Stored data
::::::
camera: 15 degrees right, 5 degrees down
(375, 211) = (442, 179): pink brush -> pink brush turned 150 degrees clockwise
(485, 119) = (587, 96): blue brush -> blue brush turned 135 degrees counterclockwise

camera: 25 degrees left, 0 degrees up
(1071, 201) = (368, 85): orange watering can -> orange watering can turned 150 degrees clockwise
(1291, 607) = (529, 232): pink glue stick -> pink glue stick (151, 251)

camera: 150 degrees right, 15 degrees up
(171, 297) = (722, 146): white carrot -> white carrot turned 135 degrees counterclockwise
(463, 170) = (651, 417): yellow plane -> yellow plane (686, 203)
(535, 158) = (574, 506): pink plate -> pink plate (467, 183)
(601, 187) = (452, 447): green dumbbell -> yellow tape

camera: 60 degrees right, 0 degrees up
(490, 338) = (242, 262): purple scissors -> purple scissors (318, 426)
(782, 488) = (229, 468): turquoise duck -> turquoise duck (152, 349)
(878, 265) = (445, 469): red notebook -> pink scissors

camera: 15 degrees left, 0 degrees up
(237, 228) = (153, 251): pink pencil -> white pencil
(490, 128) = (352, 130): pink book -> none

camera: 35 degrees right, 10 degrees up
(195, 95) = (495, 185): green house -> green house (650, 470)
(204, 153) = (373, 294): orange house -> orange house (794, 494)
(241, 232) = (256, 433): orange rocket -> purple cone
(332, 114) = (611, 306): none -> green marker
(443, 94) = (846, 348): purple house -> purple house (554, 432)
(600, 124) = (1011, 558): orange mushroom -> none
::::::
Activity
If the word "counterclockwise" appears in a line above, copy that line.

Response to this task
(485, 119) = (587, 96): blue brush -> blue brush turned 135 degrees counterclockwise
(171, 297) = (722, 146): white carrot -> white carrot turned 135 degrees counterclockwise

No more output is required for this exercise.